───── GIVEN DATA

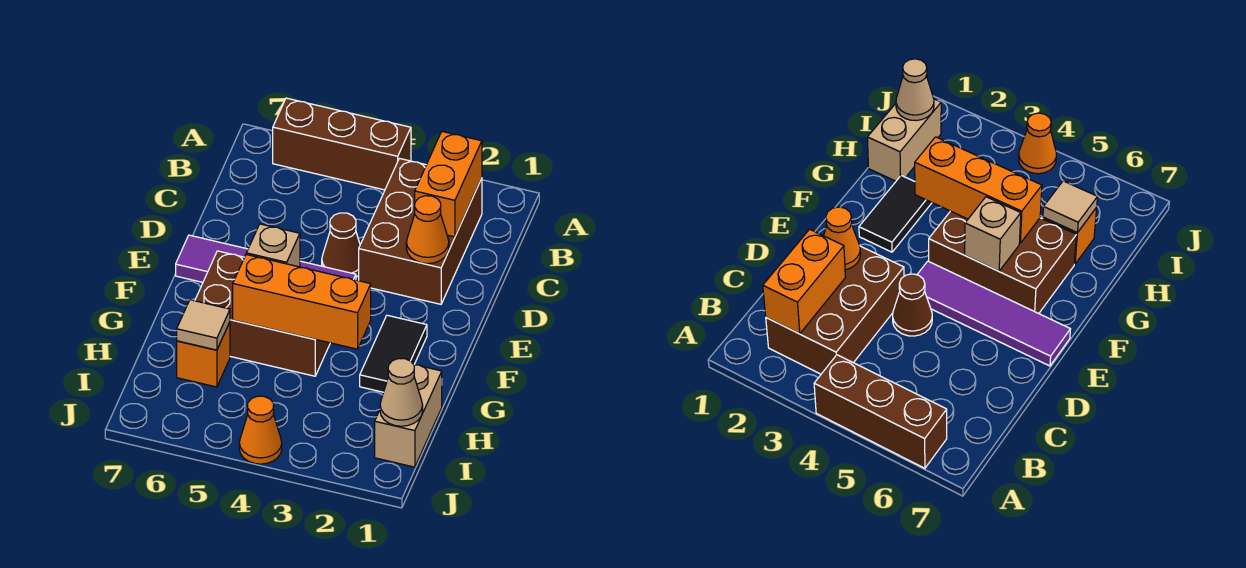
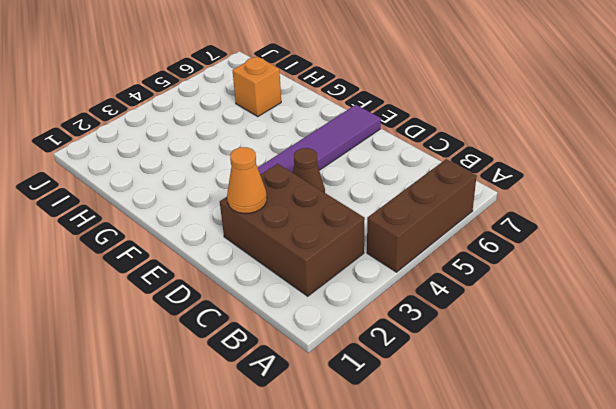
none -> black tile F2:G2 level 1
none -> brown brick F4:G6 level 1
none -> tan brick H1:I1 level 1

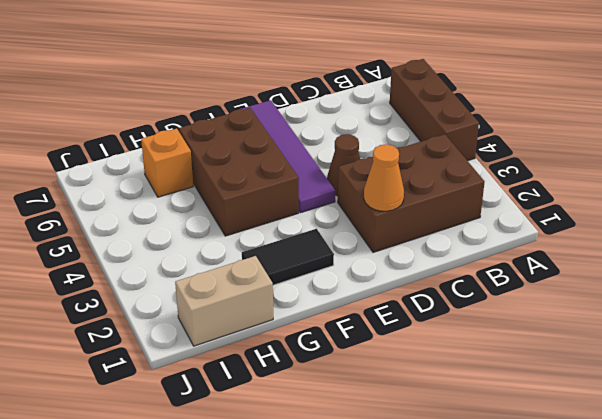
none -> orange cone J4 level 1
none -> orange brick B2:C2 level 2
none -> tan brick F5 level 2

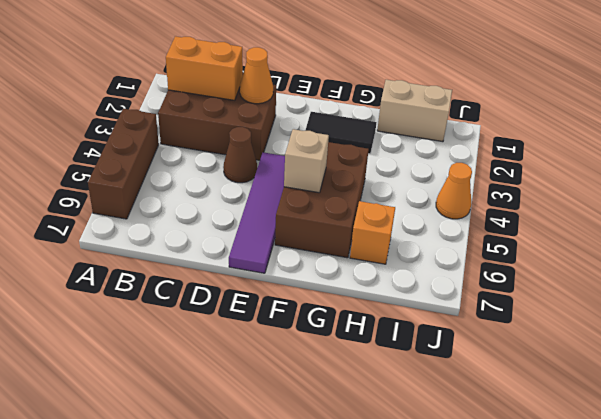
none -> orange brick G3:G5 level 2
none -> tan tile H6 level 2
none -> tan cone I1 level 2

──────────

• GOAL OF THE EXERCISE: Scan the listing above, and wherever a line holds the string "orange", copy that line.

• SOLUTION TO THIS EXERCISE:
none -> orange cone J4 level 1
none -> orange brick B2:C2 level 2
none -> orange brick G3:G5 level 2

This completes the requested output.